(Scene change data)
════════════════
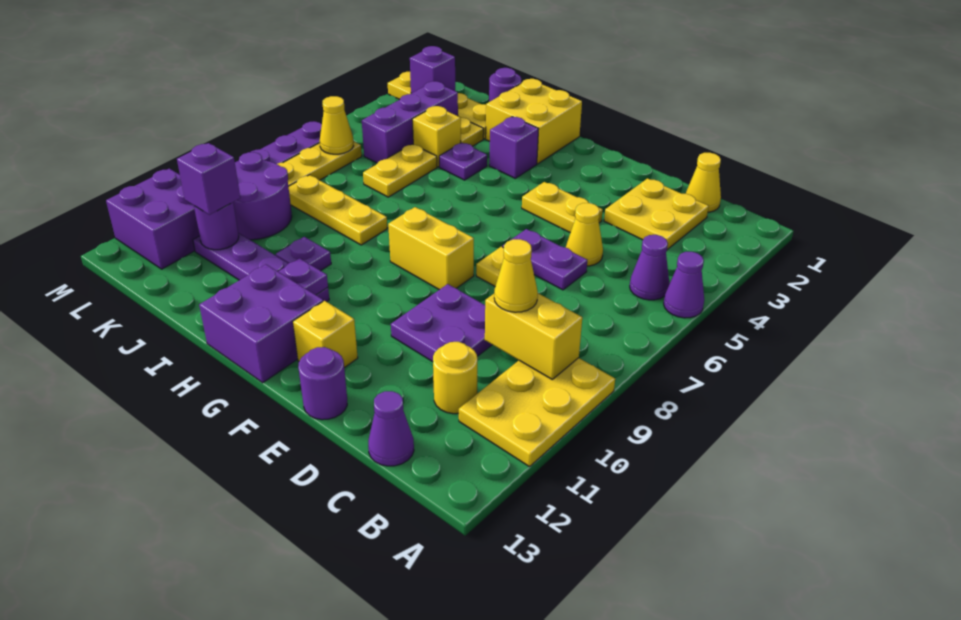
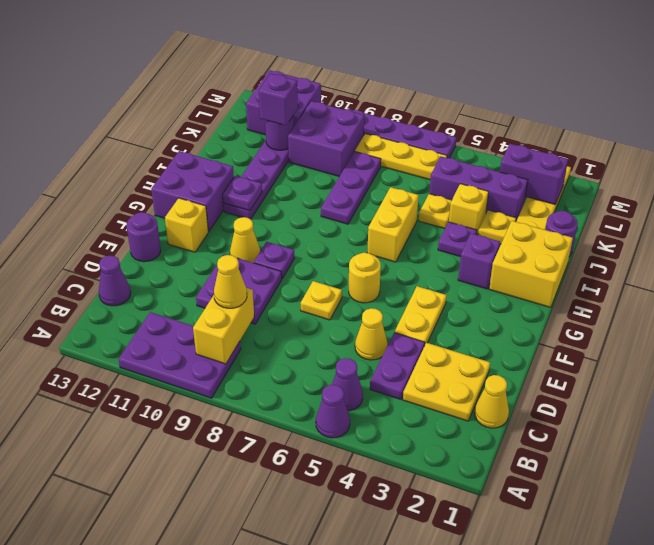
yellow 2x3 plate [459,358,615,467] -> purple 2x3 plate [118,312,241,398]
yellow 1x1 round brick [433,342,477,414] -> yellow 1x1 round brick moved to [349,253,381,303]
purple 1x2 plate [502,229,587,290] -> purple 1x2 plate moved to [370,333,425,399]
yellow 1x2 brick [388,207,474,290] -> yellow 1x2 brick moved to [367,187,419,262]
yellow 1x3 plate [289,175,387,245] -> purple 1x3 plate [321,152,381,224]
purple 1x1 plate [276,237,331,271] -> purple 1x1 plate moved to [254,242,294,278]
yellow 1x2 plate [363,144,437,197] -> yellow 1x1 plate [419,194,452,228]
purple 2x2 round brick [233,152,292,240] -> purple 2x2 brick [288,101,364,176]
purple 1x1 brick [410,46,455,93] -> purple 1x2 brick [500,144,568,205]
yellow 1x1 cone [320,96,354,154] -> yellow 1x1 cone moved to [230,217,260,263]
════════════════
▸ **Instruction**: Would you copy exactly the lines from the one that contains "yellow 1x2 plate" through the final line of the records above, including both?

▸ **Solution**:
yellow 1x2 plate [363,144,437,197] -> yellow 1x1 plate [419,194,452,228]
purple 2x2 round brick [233,152,292,240] -> purple 2x2 brick [288,101,364,176]
purple 1x1 brick [410,46,455,93] -> purple 1x2 brick [500,144,568,205]
yellow 1x1 cone [320,96,354,154] -> yellow 1x1 cone moved to [230,217,260,263]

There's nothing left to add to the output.